++++ SOURCE MATERIAL

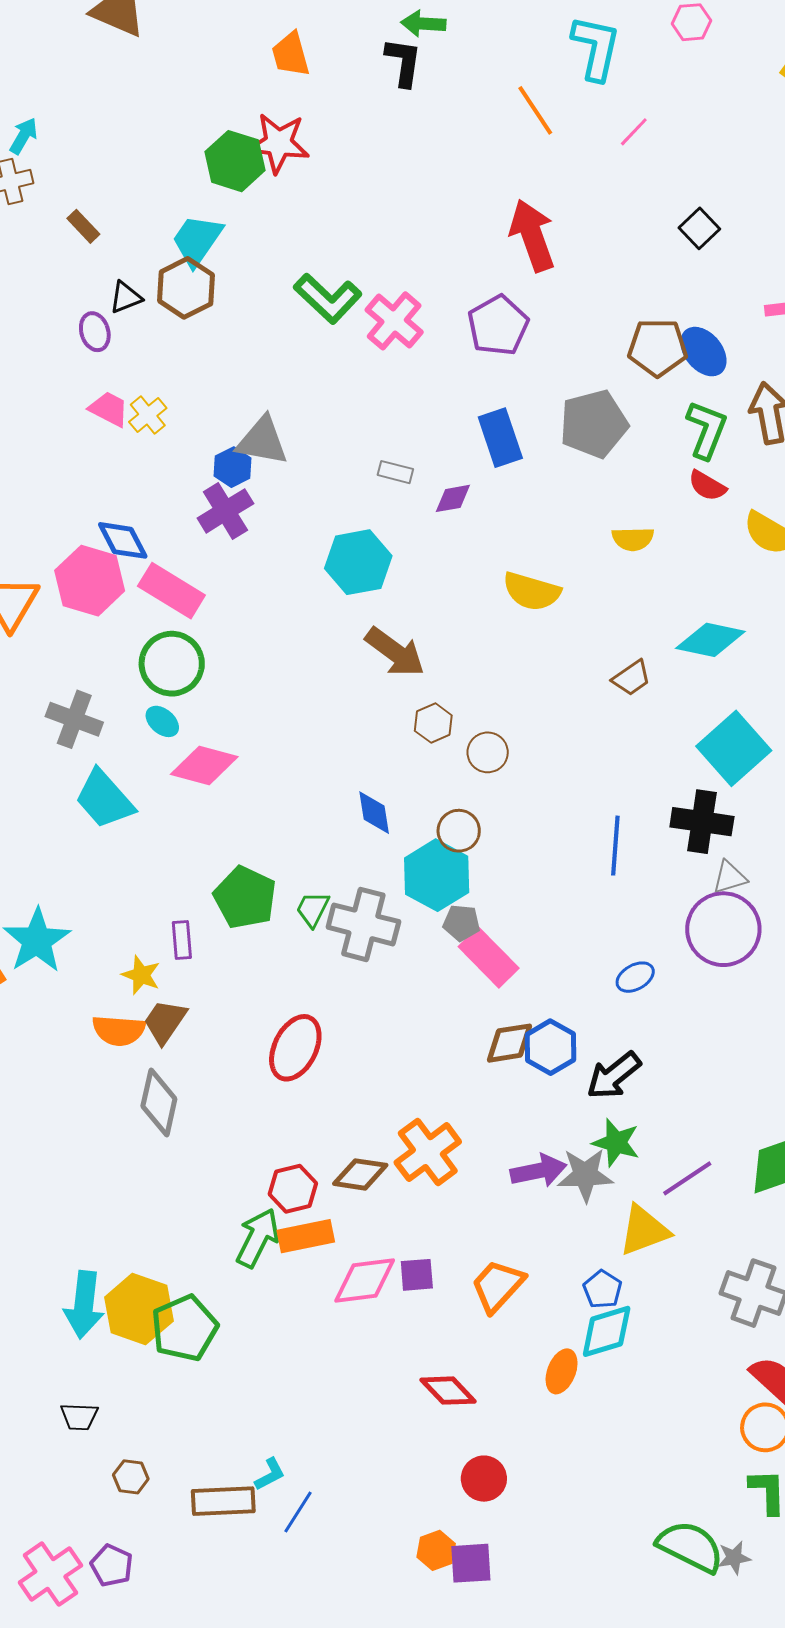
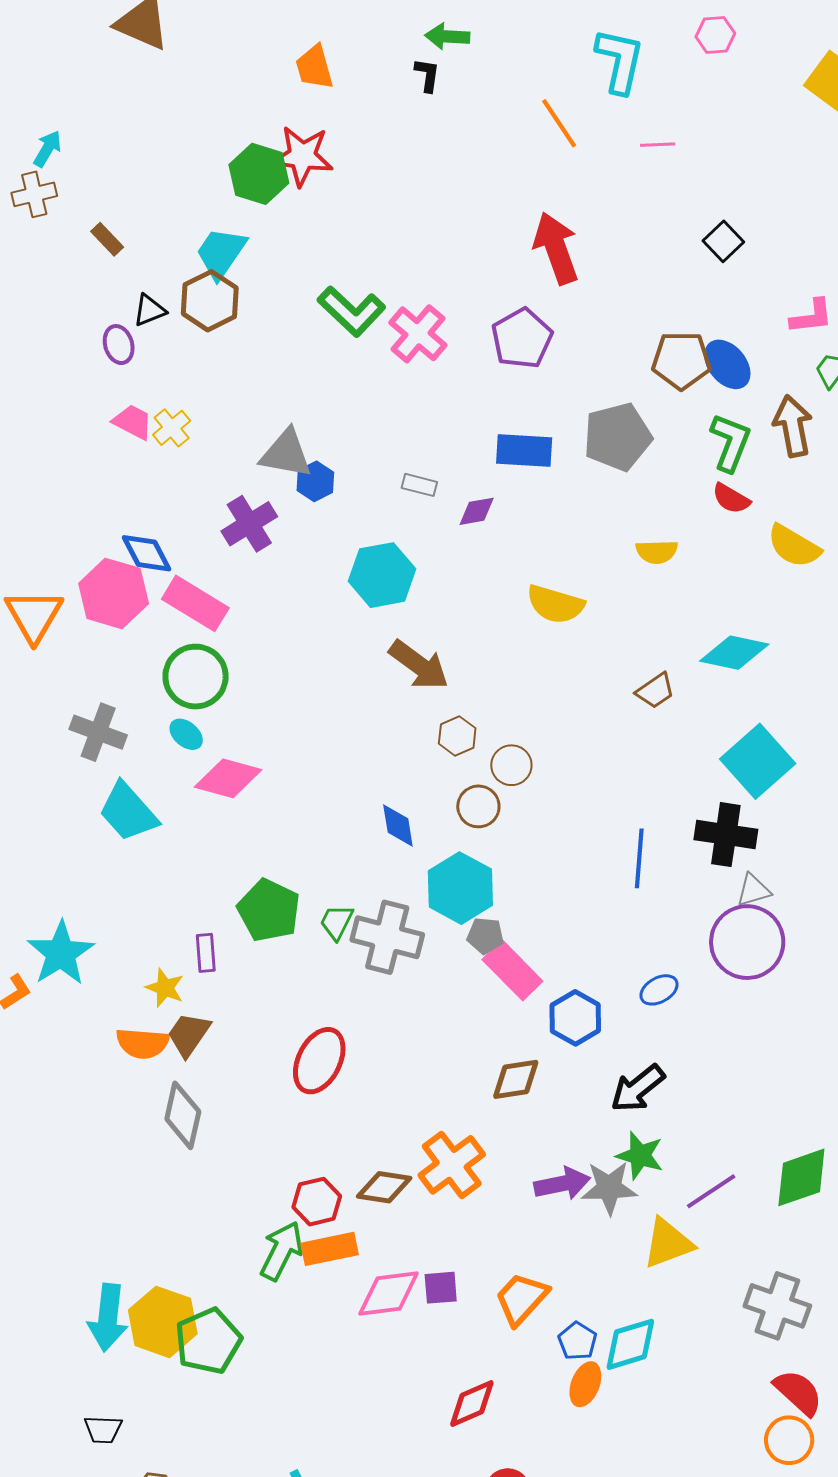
black L-shape: (403, 62) -> (427, 75), size x0.7
pink line: (634, 132) -> (658, 145), turned 44
blue rectangle: (500, 438) -> (524, 450), turned -68
blue hexagon: (233, 467) -> (315, 481), moved
brown circle: (459, 831) -> (478, 806), moved
brown diamond: (510, 1043) -> (516, 1079), moved
blue hexagon: (550, 1047) -> (575, 1018), moved
blue pentagon: (603, 1289) -> (577, 1341), moved
red diamond: (448, 1391) -> (472, 1403), turned -70

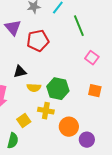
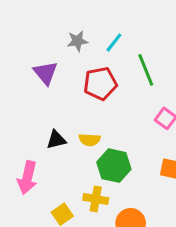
red pentagon: (38, 41) -> (100, 84), moved
yellow semicircle: (34, 88) -> (90, 140), moved

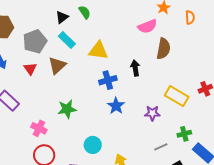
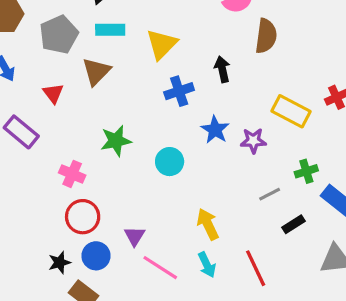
cyan rectangle: (67, 40) -> (110, 30), turned -42
yellow triangle: (98, 51) -> (162, 44), turned -50
red triangle: (30, 69) -> (53, 93), moved
blue star: (116, 106) -> (215, 130), moved
cyan circle: (93, 145) -> (170, 162), moved

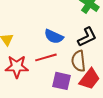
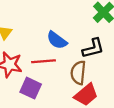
purple square: (62, 81) -> (31, 88), moved

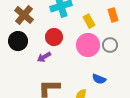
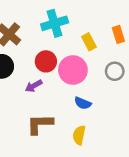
pink circle: (88, 45) -> (73, 70), moved
blue semicircle: (99, 79) -> (83, 103), moved

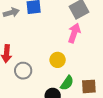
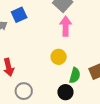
gray circle: (23, 71) -> (24, 91), moved

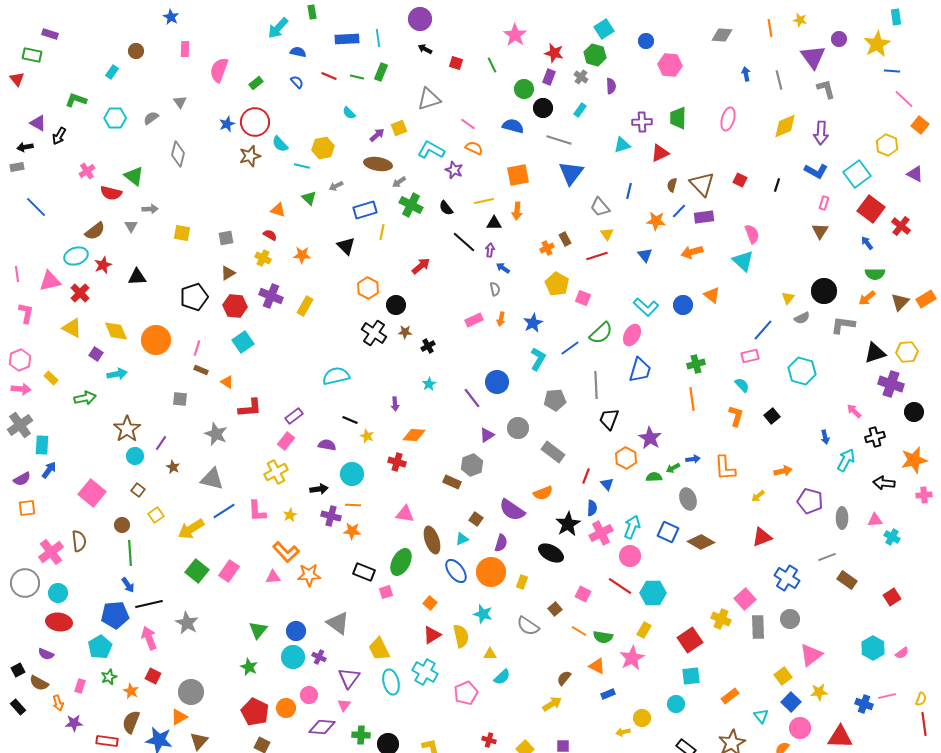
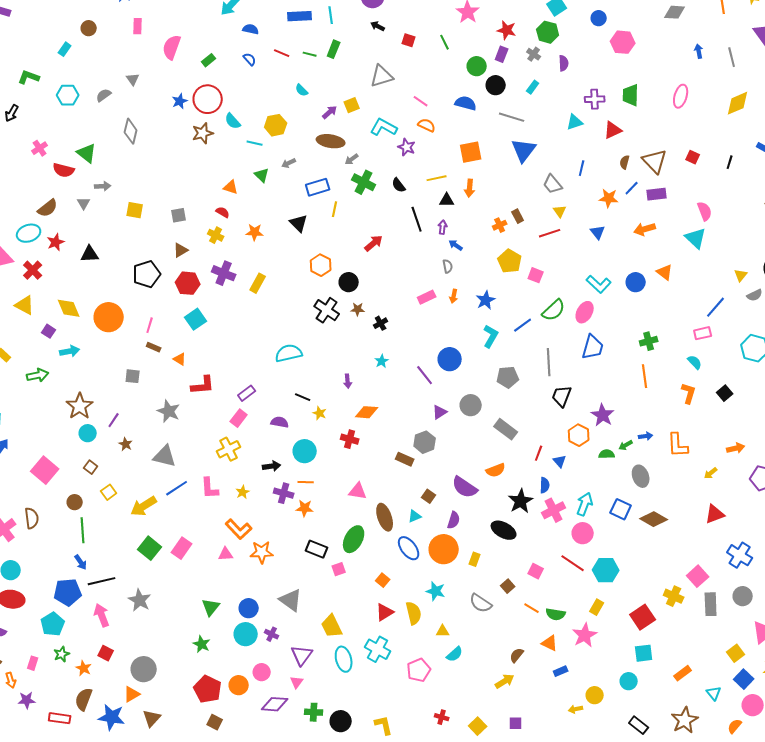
black line: (464, 242) -> (417, 219), turned 30

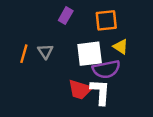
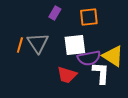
yellow triangle: (121, 47) -> (113, 56), moved, size x1.6
gray triangle: (45, 51) -> (38, 43), size x1.6
white L-shape: (100, 92) -> (101, 73), moved

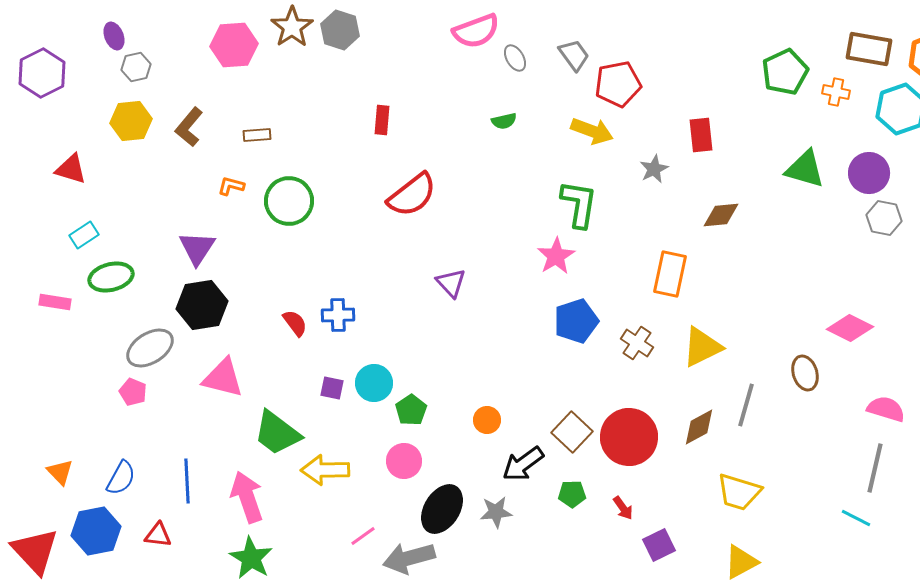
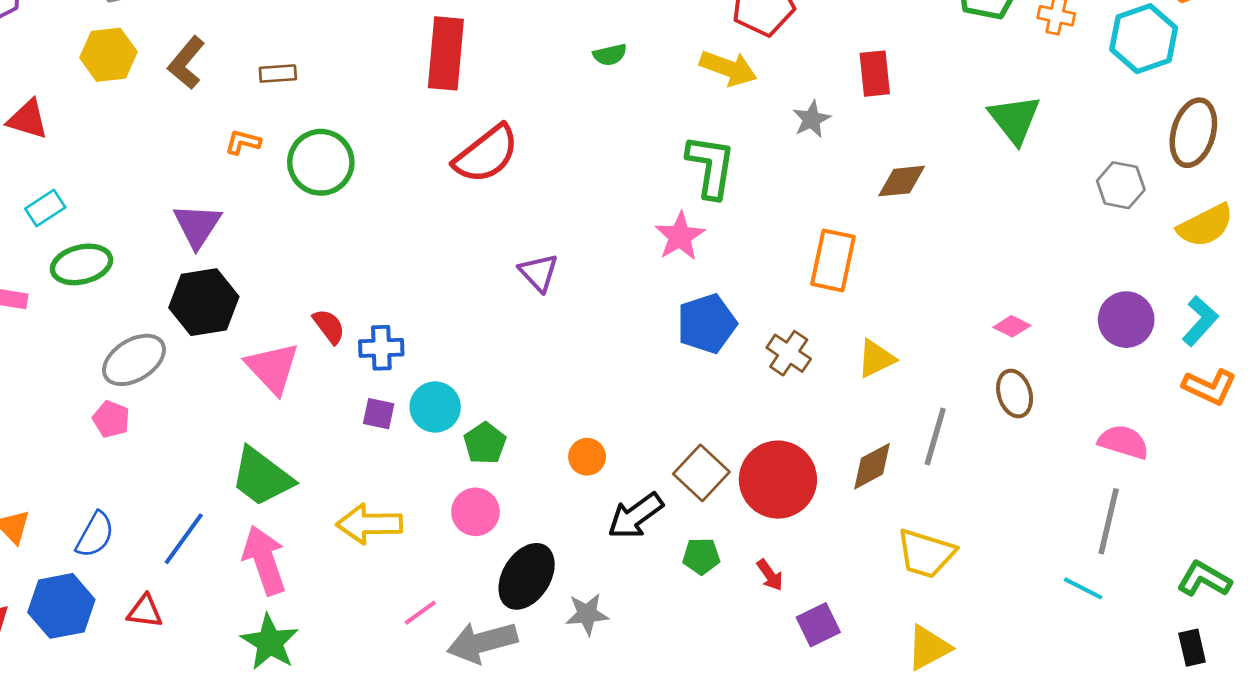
red rectangle: (382, 120) -> (446, 53), size x1.8
green triangle: (805, 169) -> (1015, 119), turned 36
purple circle: (869, 173) -> (1126, 320), moved
blue cross: (338, 315) -> (381, 348), moved
pink diamond: (850, 328) -> (1012, 326), moved, size x0.6
yellow triangle: (702, 347) -> (876, 359), size x0.7
pink triangle: (223, 378) -> (272, 368), moved, turned 33
green trapezoid: (277, 433) -> (262, 477), moved
blue line: (187, 481) -> (184, 539), turned 39
gray star: (496, 512) -> (587, 614), moved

++++++++

**EXERCISE REQUIREMENTS**.
Please transcribe exactly the lines from the start of the records through the line containing "purple square: (62, 81) -> (31, 88), moved", leaving the pictures out.

**ANSWER TO THIS EXERCISE**.
black L-shape: (403, 62) -> (427, 75), size x0.7
pink line: (634, 132) -> (658, 145), turned 44
blue rectangle: (500, 438) -> (524, 450), turned -68
blue hexagon: (233, 467) -> (315, 481), moved
brown circle: (459, 831) -> (478, 806), moved
brown diamond: (510, 1043) -> (516, 1079), moved
blue hexagon: (550, 1047) -> (575, 1018), moved
blue pentagon: (603, 1289) -> (577, 1341), moved
red diamond: (448, 1391) -> (472, 1403), turned -70

red pentagon: (38, 41) -> (100, 84), moved
yellow semicircle: (34, 88) -> (90, 140), moved

cyan rectangle: (67, 40) -> (110, 30), turned -42
yellow triangle: (98, 51) -> (162, 44), turned -50
red triangle: (30, 69) -> (53, 93), moved
blue star: (116, 106) -> (215, 130), moved
cyan circle: (93, 145) -> (170, 162), moved

purple square: (62, 81) -> (31, 88), moved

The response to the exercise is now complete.